> PROBLEM TO WORK ON
A faithful copy is needed. Set down all of the data below exactly.

(Object state comparisons)
=== Section Start ===

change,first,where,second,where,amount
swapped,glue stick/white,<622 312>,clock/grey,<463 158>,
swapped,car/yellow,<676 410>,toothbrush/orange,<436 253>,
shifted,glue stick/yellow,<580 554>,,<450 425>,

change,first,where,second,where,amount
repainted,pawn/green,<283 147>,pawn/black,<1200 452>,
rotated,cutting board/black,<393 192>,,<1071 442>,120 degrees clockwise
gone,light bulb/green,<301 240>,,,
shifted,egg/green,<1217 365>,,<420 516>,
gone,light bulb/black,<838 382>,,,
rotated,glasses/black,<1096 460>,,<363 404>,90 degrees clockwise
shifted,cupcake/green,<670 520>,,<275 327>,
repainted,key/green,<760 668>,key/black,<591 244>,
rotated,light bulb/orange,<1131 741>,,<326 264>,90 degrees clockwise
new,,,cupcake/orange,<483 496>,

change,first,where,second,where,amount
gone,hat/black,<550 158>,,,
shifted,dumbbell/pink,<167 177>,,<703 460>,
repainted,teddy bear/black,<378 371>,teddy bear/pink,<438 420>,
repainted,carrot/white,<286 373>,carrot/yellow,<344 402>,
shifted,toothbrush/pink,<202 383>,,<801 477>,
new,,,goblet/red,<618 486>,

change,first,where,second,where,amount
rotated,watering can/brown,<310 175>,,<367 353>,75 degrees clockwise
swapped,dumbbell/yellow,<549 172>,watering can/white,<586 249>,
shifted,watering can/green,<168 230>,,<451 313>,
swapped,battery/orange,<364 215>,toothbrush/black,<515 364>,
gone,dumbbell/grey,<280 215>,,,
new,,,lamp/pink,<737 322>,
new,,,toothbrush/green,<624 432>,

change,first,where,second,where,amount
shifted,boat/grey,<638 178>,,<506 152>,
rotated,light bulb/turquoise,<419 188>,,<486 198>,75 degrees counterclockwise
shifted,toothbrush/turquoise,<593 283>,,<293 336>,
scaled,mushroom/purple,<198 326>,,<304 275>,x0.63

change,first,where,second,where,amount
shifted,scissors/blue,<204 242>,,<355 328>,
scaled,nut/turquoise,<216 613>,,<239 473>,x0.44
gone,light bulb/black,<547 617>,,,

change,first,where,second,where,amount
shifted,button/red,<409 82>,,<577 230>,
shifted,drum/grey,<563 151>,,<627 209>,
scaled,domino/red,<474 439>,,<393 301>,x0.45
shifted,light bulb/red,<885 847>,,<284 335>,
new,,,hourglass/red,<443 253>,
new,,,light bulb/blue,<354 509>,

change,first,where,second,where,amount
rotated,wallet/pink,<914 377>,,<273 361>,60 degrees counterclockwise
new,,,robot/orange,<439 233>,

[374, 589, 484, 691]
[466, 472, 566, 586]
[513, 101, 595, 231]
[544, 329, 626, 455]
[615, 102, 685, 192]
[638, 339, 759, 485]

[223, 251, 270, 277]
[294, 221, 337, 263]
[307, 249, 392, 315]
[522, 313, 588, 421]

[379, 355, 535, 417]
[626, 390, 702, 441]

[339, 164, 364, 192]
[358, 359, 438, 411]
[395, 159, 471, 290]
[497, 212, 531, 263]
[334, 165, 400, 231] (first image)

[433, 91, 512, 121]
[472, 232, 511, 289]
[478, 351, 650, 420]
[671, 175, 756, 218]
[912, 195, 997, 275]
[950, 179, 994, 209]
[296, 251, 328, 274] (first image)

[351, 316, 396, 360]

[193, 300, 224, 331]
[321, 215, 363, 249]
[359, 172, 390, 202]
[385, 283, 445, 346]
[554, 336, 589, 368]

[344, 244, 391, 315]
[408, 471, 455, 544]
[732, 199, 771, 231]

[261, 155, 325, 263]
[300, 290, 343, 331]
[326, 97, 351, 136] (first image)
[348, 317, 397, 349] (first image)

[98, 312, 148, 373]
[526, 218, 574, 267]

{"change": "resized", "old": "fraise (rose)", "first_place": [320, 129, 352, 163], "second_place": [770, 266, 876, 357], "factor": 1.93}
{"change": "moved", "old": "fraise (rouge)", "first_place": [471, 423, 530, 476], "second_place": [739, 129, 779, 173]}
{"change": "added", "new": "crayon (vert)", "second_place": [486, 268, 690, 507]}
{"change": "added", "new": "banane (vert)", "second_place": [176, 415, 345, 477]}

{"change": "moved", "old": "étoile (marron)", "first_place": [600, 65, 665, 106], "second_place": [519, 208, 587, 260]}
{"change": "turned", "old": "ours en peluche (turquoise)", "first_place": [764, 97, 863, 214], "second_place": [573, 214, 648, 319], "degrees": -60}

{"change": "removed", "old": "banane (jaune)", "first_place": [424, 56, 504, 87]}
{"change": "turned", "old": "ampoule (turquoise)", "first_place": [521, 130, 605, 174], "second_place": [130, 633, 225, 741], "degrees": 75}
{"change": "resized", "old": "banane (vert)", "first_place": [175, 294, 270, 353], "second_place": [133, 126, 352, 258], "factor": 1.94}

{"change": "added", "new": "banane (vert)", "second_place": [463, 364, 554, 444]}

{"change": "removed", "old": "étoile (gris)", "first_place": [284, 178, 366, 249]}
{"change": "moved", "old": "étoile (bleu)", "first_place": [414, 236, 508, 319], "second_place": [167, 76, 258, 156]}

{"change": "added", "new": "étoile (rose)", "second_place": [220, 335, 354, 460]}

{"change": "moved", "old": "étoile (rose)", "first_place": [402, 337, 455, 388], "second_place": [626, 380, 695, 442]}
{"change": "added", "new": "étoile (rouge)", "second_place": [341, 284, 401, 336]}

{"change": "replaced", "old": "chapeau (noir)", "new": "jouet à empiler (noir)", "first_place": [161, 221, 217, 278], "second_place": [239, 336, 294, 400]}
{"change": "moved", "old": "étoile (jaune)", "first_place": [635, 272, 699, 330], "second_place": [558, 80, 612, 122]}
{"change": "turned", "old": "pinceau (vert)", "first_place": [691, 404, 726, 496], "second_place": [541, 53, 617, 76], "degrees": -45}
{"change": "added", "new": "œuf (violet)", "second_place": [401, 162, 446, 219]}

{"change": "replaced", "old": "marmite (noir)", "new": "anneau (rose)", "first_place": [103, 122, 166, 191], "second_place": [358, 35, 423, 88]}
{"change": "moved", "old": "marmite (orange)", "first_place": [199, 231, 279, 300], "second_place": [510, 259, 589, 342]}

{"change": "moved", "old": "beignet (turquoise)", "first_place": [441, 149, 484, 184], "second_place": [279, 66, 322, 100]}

=== Section End ===

> RESULT OF THIS TASK
change,first,where,second,where,amount
swapped,glue stick/white,<622 312>,clock/grey,<463 158>,
swapped,car/yellow,<676 410>,toothbrush/orange,<436 253>,
shifted,glue stick/yellow,<580 554>,,<450 425>,

change,first,where,second,where,amount
repainted,pawn/green,<283 147>,pawn/black,<1200 452>,
rotated,cutting board/black,<393 192>,,<1071 442>,120 degrees clockwise
gone,light bulb/green,<301 240>,,,
shifted,egg/green,<1217 365>,,<420 516>,
gone,light bulb/black,<838 382>,,,
rotated,glasses/black,<1096 460>,,<363 404>,90 degrees clockwise
shifted,cupcake/green,<670 520>,,<275 327>,
repainted,key/green,<760 668>,key/black,<591 244>,
rotated,light bulb/orange,<1131 741>,,<326 264>,90 degrees clockwise
new,,,cupcake/orange,<483 496>,

change,first,where,second,where,amount
gone,hat/black,<550 158>,,,
shifted,dumbbell/pink,<167 177>,,<703 460>,
repainted,teddy bear/black,<378 371>,teddy bear/pink,<438 420>,
repainted,carrot/white,<286 373>,carrot/yellow,<344 402>,
shifted,toothbrush/pink,<202 383>,,<801 477>,
new,,,goblet/red,<618 486>,

change,first,where,second,where,amount
rotated,watering can/brown,<310 175>,,<367 353>,75 degrees clockwise
swapped,dumbbell/yellow,<549 172>,watering can/white,<586 249>,
shifted,watering can/green,<168 230>,,<451 313>,
swapped,battery/orange,<364 215>,toothbrush/black,<515 364>,
gone,dumbbell/grey,<280 215>,,,
new,,,lamp/pink,<737 322>,
new,,,toothbrush/green,<624 432>,

change,first,where,second,where,amount
shifted,boat/grey,<638 178>,,<506 152>,
rotated,light bulb/turquoise,<419 188>,,<486 198>,75 degrees counterclockwise
shifted,toothbrush/turquoise,<593 283>,,<293 336>,
scaled,mushroom/purple,<198 326>,,<304 275>,x0.63

change,first,where,second,where,amount
shifted,scissors/blue,<204 242>,,<355 328>,
scaled,nut/turquoise,<216 613>,,<239 473>,x0.44
gone,light bulb/black,<547 617>,,,

change,first,where,second,where,amount
shifted,button/red,<409 82>,,<577 230>,
shifted,drum/grey,<563 151>,,<627 209>,
scaled,domino/red,<474 439>,,<393 301>,x0.45
shifted,light bulb/red,<885 847>,,<284 335>,
new,,,hourglass/red,<443 253>,
new,,,light bulb/blue,<354 509>,

change,first,where,second,where,amount
rotated,wallet/pink,<914 377>,,<273 361>,60 degrees counterclockwise
new,,,robot/orange,<439 233>,

[374, 589, 484, 691]
[466, 472, 566, 586]
[513, 101, 595, 231]
[544, 329, 626, 455]
[615, 102, 685, 192]
[638, 339, 759, 485]

[223, 251, 270, 277]
[294, 221, 337, 263]
[307, 249, 392, 315]
[522, 313, 588, 421]

[379, 355, 535, 417]
[626, 390, 702, 441]

[339, 164, 364, 192]
[358, 359, 438, 411]
[395, 159, 471, 290]
[497, 212, 531, 263]
[334, 165, 400, 231] (first image)

[433, 91, 512, 121]
[472, 232, 511, 289]
[478, 351, 650, 420]
[671, 175, 756, 218]
[912, 195, 997, 275]
[950, 179, 994, 209]
[296, 251, 328, 274] (first image)

[351, 316, 396, 360]

[193, 300, 224, 331]
[321, 215, 363, 249]
[359, 172, 390, 202]
[385, 283, 445, 346]
[554, 336, 589, 368]

[344, 244, 391, 315]
[408, 471, 455, 544]
[732, 199, 771, 231]

[261, 155, 325, 263]
[300, 290, 343, 331]
[326, 97, 351, 136] (first image)
[348, 317, 397, 349] (first image)

[98, 312, 148, 373]
[526, 218, 574, 267]

{"change": "resized", "old": "fraise (rose)", "first_place": [320, 129, 352, 163], "second_place": [770, 266, 876, 357], "factor": 1.93}
{"change": "moved", "old": "fraise (rouge)", "first_place": [471, 423, 530, 476], "second_place": [739, 129, 779, 173]}
{"change": "added", "new": "crayon (vert)", "second_place": [486, 268, 690, 507]}
{"change": "added", "new": "banane (vert)", "second_place": [176, 415, 345, 477]}

{"change": "moved", "old": "étoile (marron)", "first_place": [600, 65, 665, 106], "second_place": [519, 208, 587, 260]}
{"change": "turned", "old": "ours en peluche (turquoise)", "first_place": [764, 97, 863, 214], "second_place": [573, 214, 648, 319], "degrees": -60}

{"change": "removed", "old": "banane (jaune)", "first_place": [424, 56, 504, 87]}
{"change": "turned", "old": "ampoule (turquoise)", "first_place": [521, 130, 605, 174], "second_place": [130, 633, 225, 741], "degrees": 75}
{"change": "resized", "old": "banane (vert)", "first_place": [175, 294, 270, 353], "second_place": [133, 126, 352, 258], "factor": 1.94}

{"change": "added", "new": "banane (vert)", "second_place": [463, 364, 554, 444]}

{"change": "removed", "old": "étoile (gris)", "first_place": [284, 178, 366, 249]}
{"change": "moved", "old": "étoile (bleu)", "first_place": [414, 236, 508, 319], "second_place": [167, 76, 258, 156]}

{"change": "added", "new": "étoile (rose)", "second_place": [220, 335, 354, 460]}

{"change": "moved", "old": "étoile (rose)", "first_place": [402, 337, 455, 388], "second_place": [626, 380, 695, 442]}
{"change": "added", "new": "étoile (rouge)", "second_place": [341, 284, 401, 336]}

{"change": "replaced", "old": "chapeau (noir)", "new": "jouet à empiler (noir)", "first_place": [161, 221, 217, 278], "second_place": [239, 336, 294, 400]}
{"change": "moved", "old": "étoile (jaune)", "first_place": [635, 272, 699, 330], "second_place": [558, 80, 612, 122]}
{"change": "turned", "old": "pinceau (vert)", "first_place": [691, 404, 726, 496], "second_place": [541, 53, 617, 76], "degrees": -45}
{"change": "added", "new": "œuf (violet)", "second_place": [401, 162, 446, 219]}

{"change": "replaced", "old": "marmite (noir)", "new": "anneau (rose)", "first_place": [103, 122, 166, 191], "second_place": [358, 35, 423, 88]}
{"change": "moved", "old": "marmite (orange)", "first_place": [199, 231, 279, 300], "second_place": [510, 259, 589, 342]}

{"change": "moved", "old": "beignet (turquoise)", "first_place": [441, 149, 484, 184], "second_place": [279, 66, 322, 100]}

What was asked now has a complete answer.